> [DIRECTIONS FOR THIS TASK] Print nothing except the lines of the listing below from the line with "(193, 499) = (329, 366): pink" to the line with "(308, 280) = (303, 276): purple", each exactly as written, both ends included.
[[ RECORD EXTRACTS open ]]
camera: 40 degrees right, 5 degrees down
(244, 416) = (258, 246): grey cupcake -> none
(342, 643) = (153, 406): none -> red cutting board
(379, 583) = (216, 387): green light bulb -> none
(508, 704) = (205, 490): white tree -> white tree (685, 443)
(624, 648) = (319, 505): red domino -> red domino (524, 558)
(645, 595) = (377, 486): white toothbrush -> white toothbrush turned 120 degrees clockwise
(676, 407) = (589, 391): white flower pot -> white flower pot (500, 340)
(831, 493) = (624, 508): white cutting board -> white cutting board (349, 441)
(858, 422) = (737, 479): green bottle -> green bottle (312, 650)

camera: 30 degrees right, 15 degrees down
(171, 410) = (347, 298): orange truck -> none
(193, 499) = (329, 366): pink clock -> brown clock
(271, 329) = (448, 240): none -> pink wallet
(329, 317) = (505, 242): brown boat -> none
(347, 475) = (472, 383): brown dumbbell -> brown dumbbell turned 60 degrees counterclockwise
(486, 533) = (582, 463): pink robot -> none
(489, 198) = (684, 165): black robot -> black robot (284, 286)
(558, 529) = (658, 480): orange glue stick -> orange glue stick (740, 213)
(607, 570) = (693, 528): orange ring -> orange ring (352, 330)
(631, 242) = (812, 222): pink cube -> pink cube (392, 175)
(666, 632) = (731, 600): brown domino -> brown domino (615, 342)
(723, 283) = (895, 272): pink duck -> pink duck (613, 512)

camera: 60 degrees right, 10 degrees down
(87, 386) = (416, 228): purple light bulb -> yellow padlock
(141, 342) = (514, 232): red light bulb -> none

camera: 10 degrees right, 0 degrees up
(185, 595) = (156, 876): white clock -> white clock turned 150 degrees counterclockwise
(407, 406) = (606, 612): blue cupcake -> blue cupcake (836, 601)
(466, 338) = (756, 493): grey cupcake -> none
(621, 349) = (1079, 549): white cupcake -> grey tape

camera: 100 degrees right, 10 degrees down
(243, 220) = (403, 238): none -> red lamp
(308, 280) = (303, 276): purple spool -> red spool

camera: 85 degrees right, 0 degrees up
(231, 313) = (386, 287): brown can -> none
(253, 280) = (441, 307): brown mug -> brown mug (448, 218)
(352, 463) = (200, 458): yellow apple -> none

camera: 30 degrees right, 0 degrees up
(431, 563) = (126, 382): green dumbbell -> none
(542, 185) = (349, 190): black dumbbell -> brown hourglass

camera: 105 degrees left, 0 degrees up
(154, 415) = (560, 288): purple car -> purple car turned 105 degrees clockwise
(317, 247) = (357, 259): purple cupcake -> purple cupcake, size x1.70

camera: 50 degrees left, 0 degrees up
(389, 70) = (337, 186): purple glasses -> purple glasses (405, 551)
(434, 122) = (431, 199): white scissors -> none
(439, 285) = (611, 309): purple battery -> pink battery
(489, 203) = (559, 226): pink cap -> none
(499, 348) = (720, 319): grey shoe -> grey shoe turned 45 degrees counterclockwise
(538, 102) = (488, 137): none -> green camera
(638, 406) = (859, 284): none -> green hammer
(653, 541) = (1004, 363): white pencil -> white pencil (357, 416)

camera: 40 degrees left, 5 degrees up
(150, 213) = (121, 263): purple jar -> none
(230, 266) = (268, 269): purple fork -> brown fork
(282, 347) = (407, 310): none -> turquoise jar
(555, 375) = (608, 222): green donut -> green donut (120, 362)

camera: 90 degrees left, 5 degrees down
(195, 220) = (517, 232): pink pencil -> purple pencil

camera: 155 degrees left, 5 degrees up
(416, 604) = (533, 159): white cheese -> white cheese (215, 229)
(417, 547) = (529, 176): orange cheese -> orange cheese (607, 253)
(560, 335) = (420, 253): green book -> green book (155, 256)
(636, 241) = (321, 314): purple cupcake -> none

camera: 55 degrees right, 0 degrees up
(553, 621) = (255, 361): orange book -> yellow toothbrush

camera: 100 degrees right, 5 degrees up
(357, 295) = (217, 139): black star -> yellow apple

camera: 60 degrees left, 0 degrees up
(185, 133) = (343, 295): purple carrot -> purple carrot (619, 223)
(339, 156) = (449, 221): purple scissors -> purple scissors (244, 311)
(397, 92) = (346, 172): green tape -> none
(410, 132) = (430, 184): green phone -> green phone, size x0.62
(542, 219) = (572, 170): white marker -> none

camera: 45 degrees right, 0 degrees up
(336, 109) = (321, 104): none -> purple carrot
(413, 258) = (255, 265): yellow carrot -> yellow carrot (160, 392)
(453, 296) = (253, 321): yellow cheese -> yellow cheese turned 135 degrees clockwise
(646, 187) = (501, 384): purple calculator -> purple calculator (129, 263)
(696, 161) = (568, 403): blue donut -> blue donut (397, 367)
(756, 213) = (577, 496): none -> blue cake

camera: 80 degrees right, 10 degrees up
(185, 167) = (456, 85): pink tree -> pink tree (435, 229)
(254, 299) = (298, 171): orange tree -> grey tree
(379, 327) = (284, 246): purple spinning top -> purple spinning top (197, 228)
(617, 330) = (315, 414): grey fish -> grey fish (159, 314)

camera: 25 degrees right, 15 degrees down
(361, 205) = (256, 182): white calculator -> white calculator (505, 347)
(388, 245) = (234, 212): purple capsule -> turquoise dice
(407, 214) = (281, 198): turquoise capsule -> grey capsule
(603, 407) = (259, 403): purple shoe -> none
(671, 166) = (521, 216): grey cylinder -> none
[[ RECORD EXTRACTS closed ]]
> [FINAL ANSWER]
(193, 499) = (329, 366): pink clock -> brown clock
(271, 329) = (448, 240): none -> pink wallet
(329, 317) = (505, 242): brown boat -> none
(347, 475) = (472, 383): brown dumbbell -> brown dumbbell turned 60 degrees counterclockwise
(486, 533) = (582, 463): pink robot -> none
(489, 198) = (684, 165): black robot -> black robot (284, 286)
(558, 529) = (658, 480): orange glue stick -> orange glue stick (740, 213)
(607, 570) = (693, 528): orange ring -> orange ring (352, 330)
(631, 242) = (812, 222): pink cube -> pink cube (392, 175)
(666, 632) = (731, 600): brown domino -> brown domino (615, 342)
(723, 283) = (895, 272): pink duck -> pink duck (613, 512)

camera: 60 degrees right, 10 degrees down
(87, 386) = (416, 228): purple light bulb -> yellow padlock
(141, 342) = (514, 232): red light bulb -> none

camera: 10 degrees right, 0 degrees up
(185, 595) = (156, 876): white clock -> white clock turned 150 degrees counterclockwise
(407, 406) = (606, 612): blue cupcake -> blue cupcake (836, 601)
(466, 338) = (756, 493): grey cupcake -> none
(621, 349) = (1079, 549): white cupcake -> grey tape

camera: 100 degrees right, 10 degrees down
(243, 220) = (403, 238): none -> red lamp
(308, 280) = (303, 276): purple spool -> red spool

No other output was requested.